(Records from a dataset)
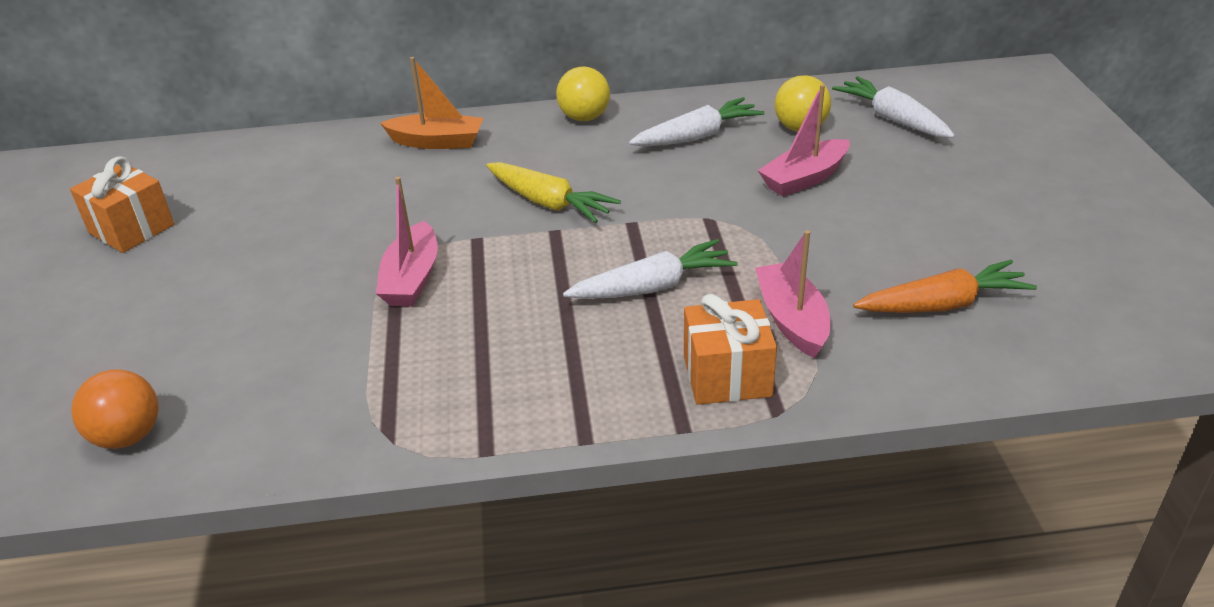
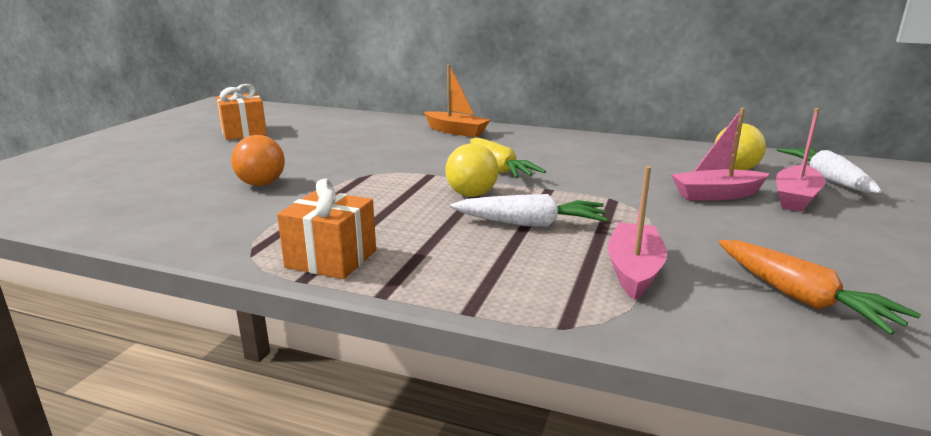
camera: 25 degrees right, 15 degrees down
(128, 436) = (114, 210): orange ball -> orange ball (261, 184)
(412, 278) = (366, 183): pink boat -> pink boat (795, 198)
(584, 117) = (566, 137): yellow ball -> yellow ball (471, 194)
(697, 136) = (643, 159): white carrot -> none
(727, 376) = (541, 289): orange gift -> orange gift (331, 259)
(942, 305) = (801, 298): orange carrot -> orange carrot turned 45 degrees clockwise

**Problem requirements:**
With the line containing "(412, 278) = (366, 183): pink" as the start and the last line of the entries as the end, print that whole span exactly.

**Reply to the exercise:**
(412, 278) = (366, 183): pink boat -> pink boat (795, 198)
(584, 117) = (566, 137): yellow ball -> yellow ball (471, 194)
(697, 136) = (643, 159): white carrot -> none
(727, 376) = (541, 289): orange gift -> orange gift (331, 259)
(942, 305) = (801, 298): orange carrot -> orange carrot turned 45 degrees clockwise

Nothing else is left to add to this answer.